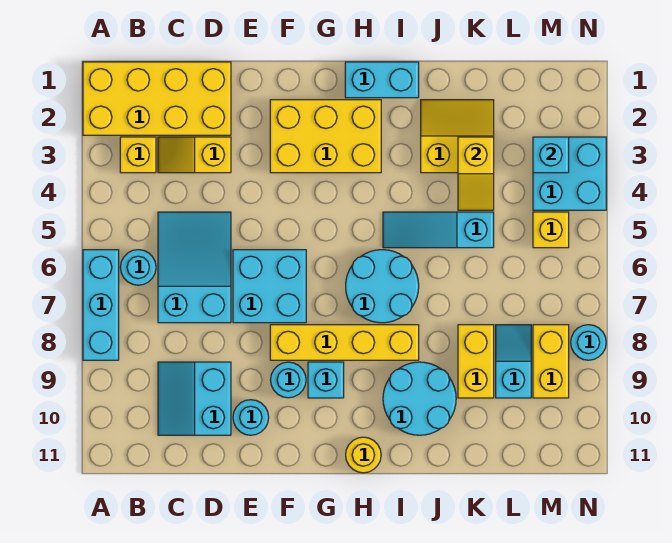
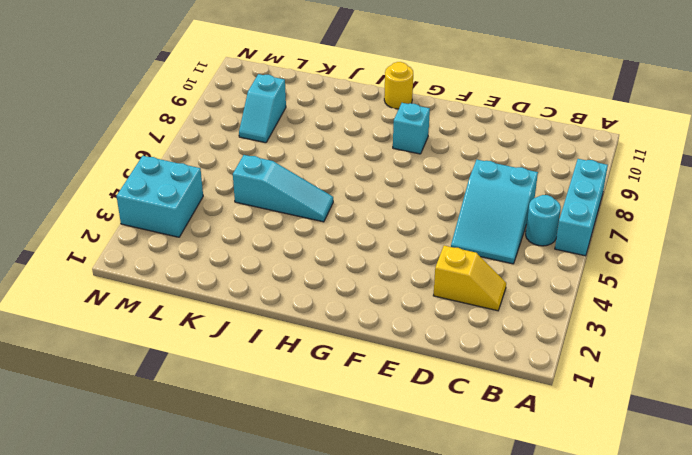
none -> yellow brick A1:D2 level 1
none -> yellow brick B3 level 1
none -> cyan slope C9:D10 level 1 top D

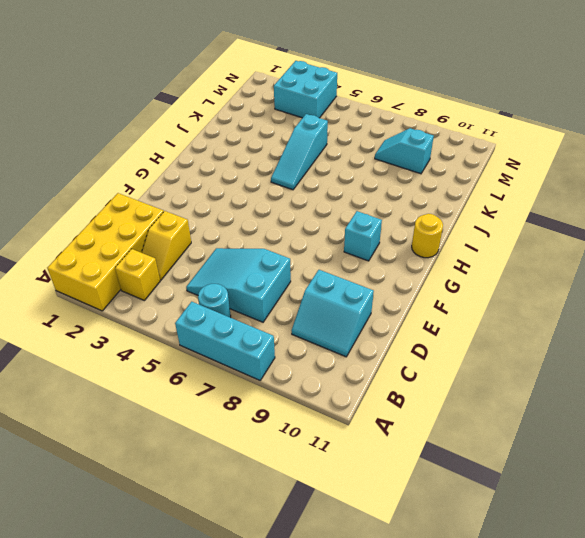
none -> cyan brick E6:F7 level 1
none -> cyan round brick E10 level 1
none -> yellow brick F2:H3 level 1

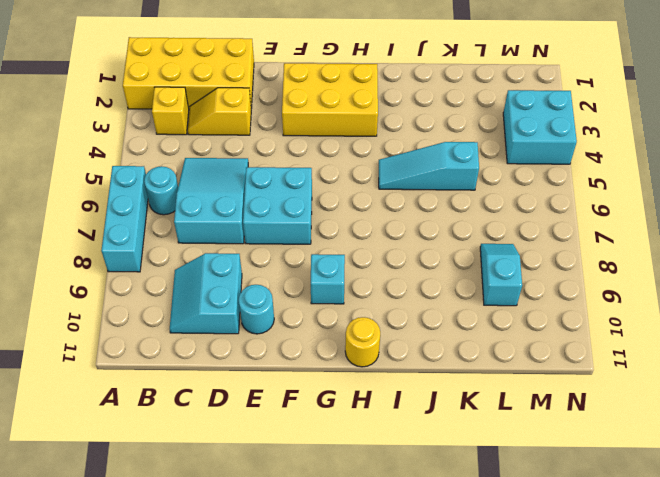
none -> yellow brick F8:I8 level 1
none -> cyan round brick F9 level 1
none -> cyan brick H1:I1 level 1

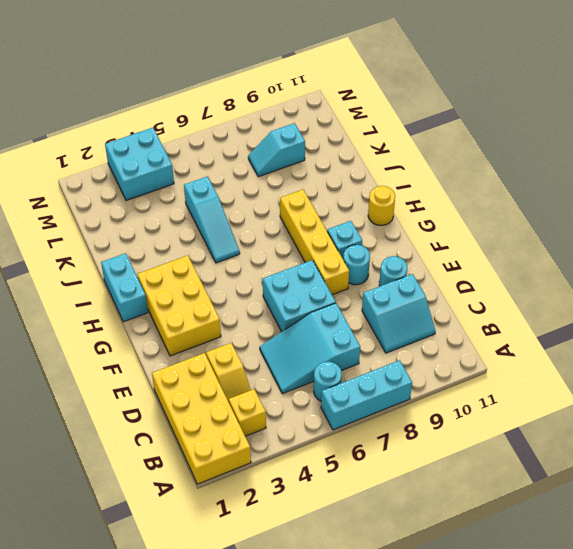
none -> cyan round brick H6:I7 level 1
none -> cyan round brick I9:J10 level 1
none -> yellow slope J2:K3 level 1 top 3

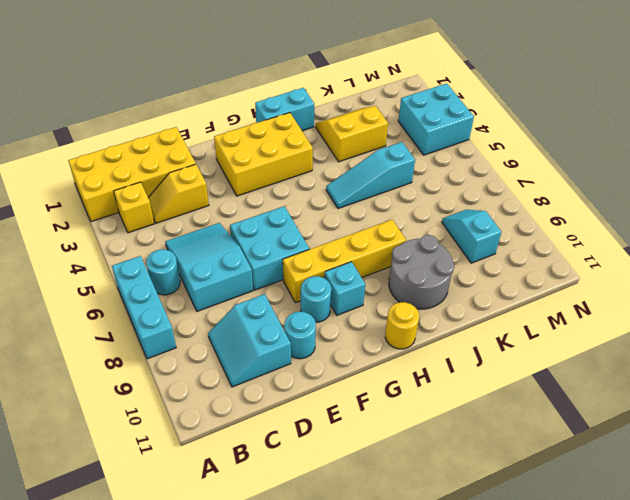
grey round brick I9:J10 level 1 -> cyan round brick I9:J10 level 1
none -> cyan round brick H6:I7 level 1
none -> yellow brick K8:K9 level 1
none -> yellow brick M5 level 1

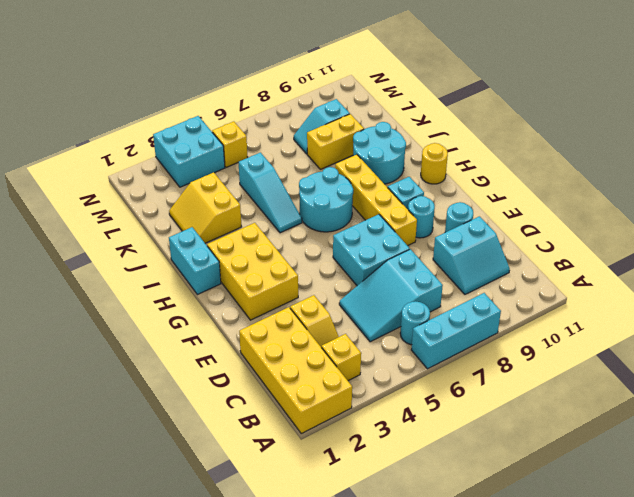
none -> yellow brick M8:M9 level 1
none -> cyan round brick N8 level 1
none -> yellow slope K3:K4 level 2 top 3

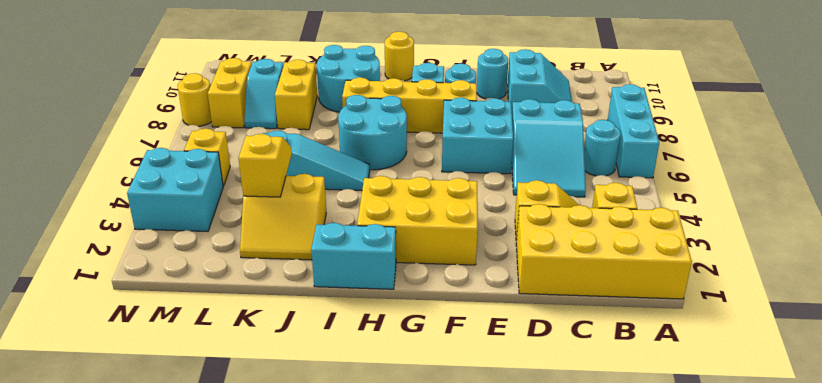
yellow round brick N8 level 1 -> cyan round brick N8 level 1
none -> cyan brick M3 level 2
+--
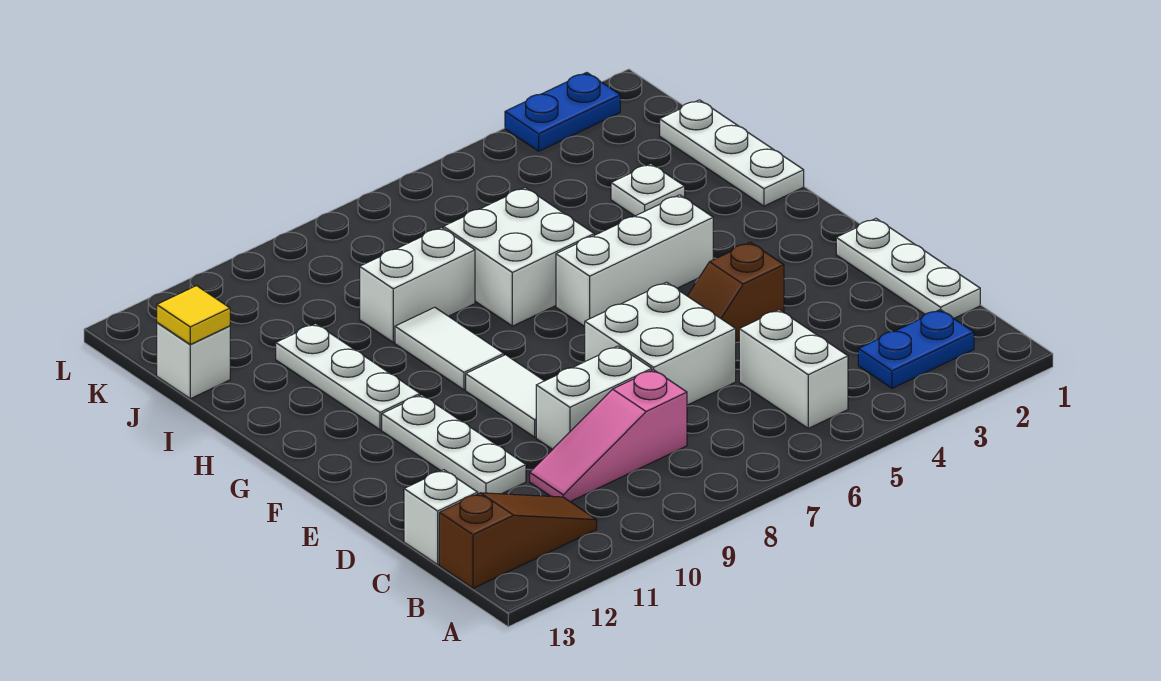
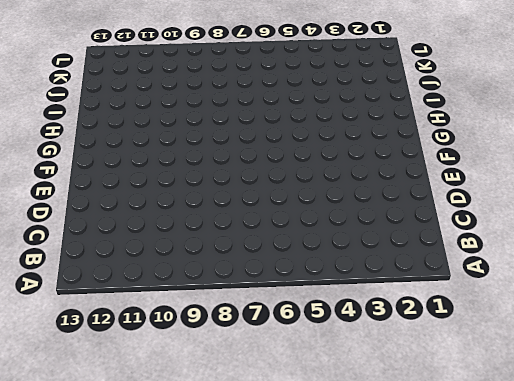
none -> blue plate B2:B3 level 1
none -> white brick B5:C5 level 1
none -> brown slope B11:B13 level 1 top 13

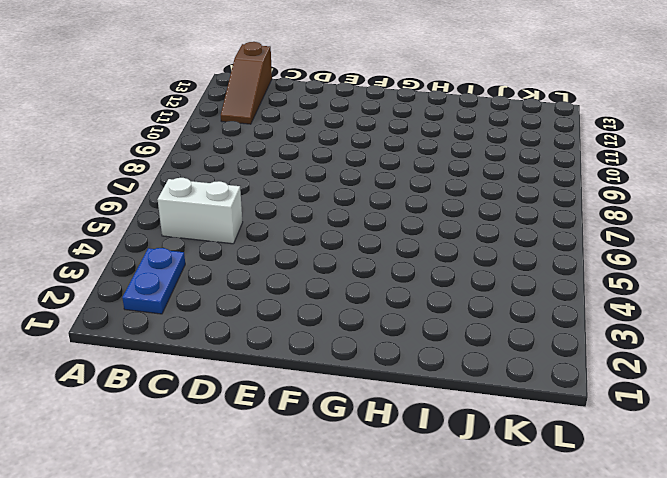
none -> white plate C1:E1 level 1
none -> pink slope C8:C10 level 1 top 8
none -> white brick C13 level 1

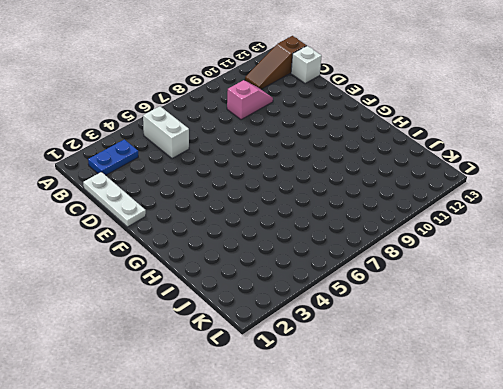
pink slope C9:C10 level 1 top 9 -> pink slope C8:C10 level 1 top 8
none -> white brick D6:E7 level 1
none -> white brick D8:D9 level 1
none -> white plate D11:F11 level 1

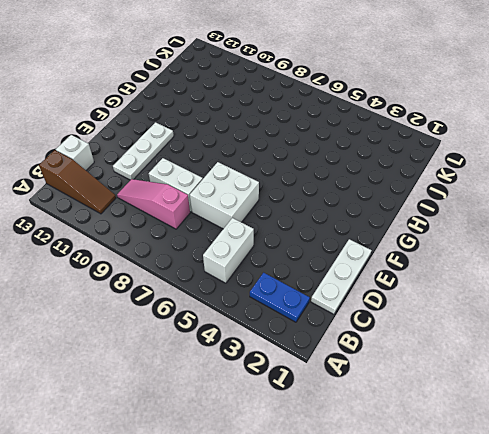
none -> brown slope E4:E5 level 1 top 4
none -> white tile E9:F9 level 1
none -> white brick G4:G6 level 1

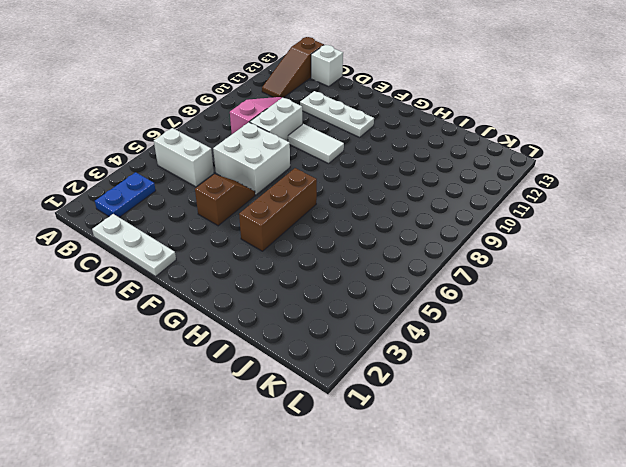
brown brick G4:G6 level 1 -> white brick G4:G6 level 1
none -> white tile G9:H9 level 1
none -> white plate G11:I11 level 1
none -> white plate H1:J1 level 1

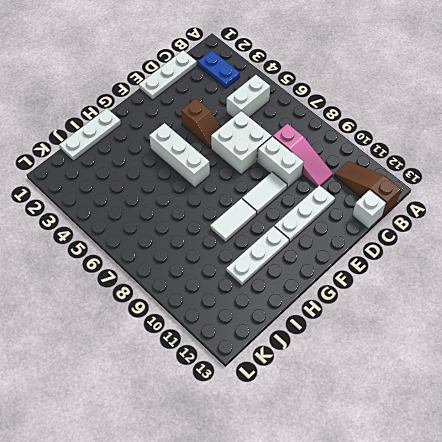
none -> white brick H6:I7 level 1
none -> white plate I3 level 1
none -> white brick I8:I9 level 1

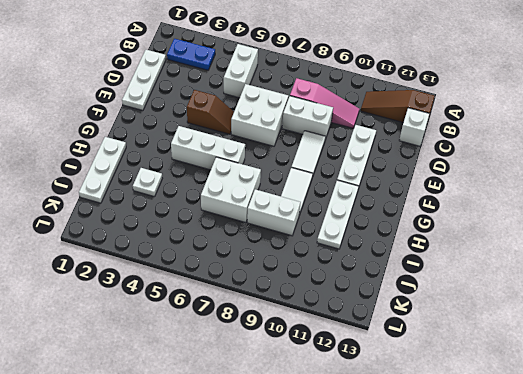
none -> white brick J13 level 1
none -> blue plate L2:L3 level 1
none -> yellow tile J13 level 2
+--
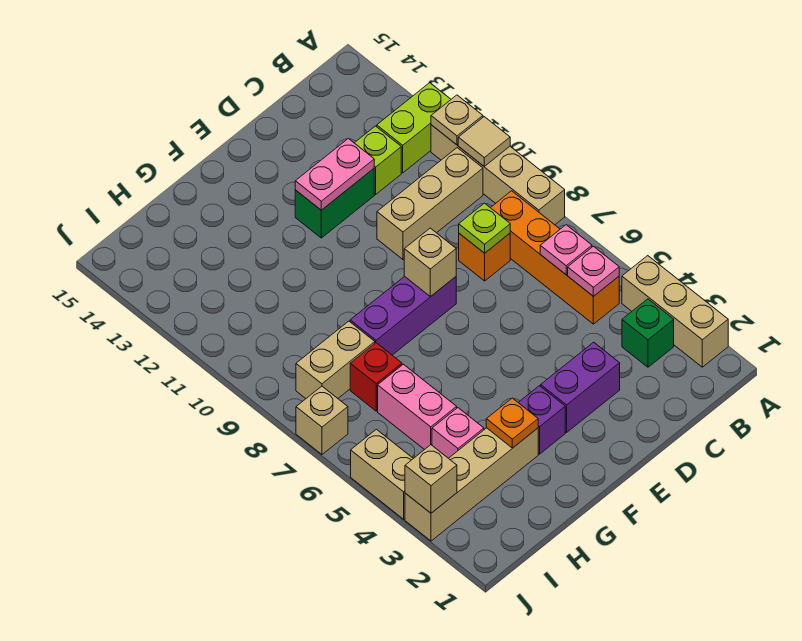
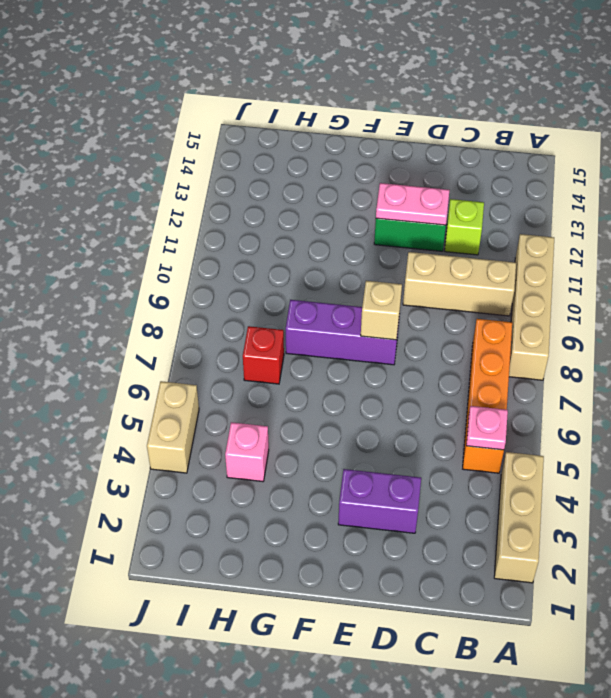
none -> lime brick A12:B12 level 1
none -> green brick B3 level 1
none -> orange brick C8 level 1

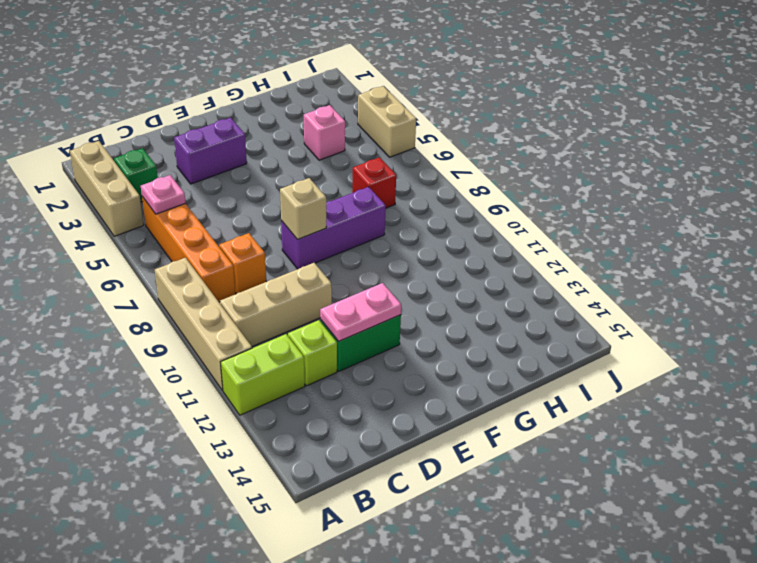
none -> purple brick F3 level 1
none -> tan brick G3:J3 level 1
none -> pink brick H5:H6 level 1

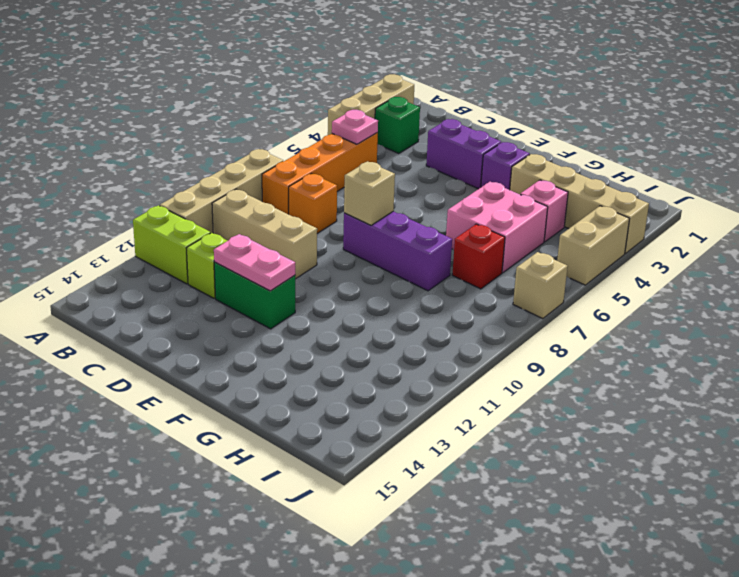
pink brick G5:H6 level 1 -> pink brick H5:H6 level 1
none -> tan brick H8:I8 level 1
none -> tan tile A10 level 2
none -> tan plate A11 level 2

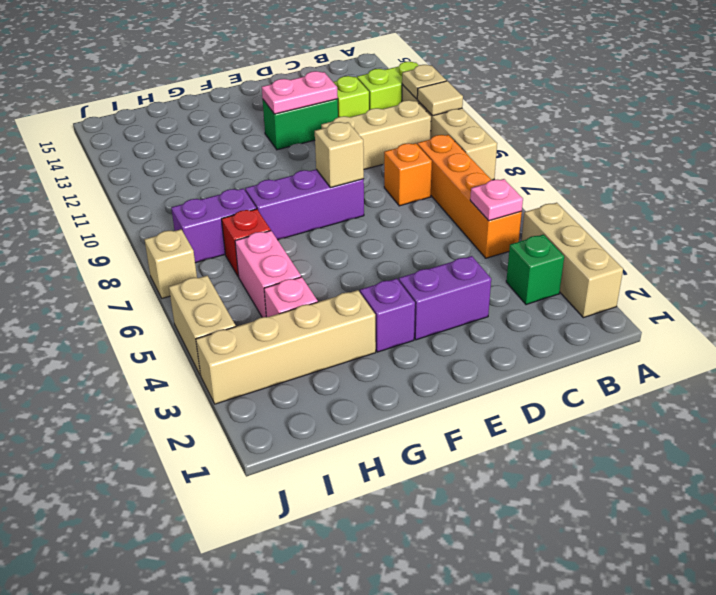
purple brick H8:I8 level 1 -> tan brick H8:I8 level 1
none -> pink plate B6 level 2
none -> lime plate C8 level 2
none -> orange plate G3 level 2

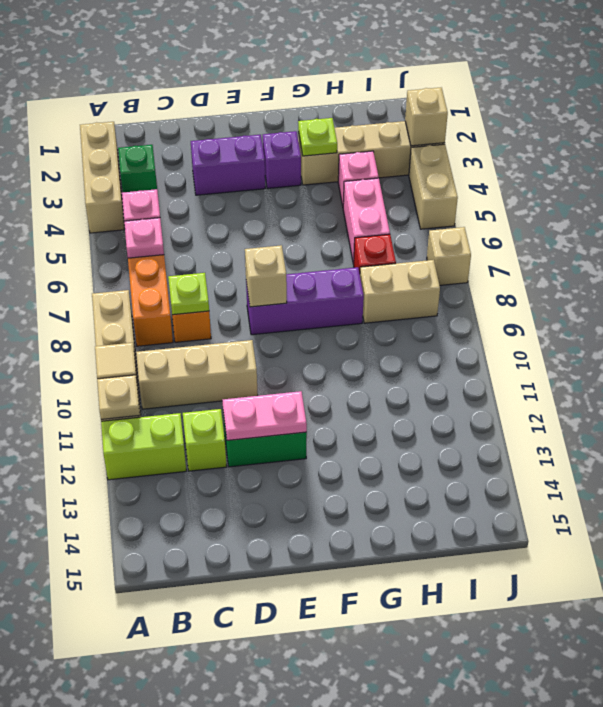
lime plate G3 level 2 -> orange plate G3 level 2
+--
> [To do]: Since the pictures are not part of the copy, please transcribe only the lines above from the one with "none -> yellow brick M5 level 1" through the one with "none -> cyan brick M3 level 2", exactly and with both ends.

> [Written answer]:
none -> yellow brick M5 level 1

none -> yellow brick M8:M9 level 1
none -> cyan round brick N8 level 1
none -> yellow slope K3:K4 level 2 top 3

yellow round brick N8 level 1 -> cyan round brick N8 level 1
none -> cyan brick M3 level 2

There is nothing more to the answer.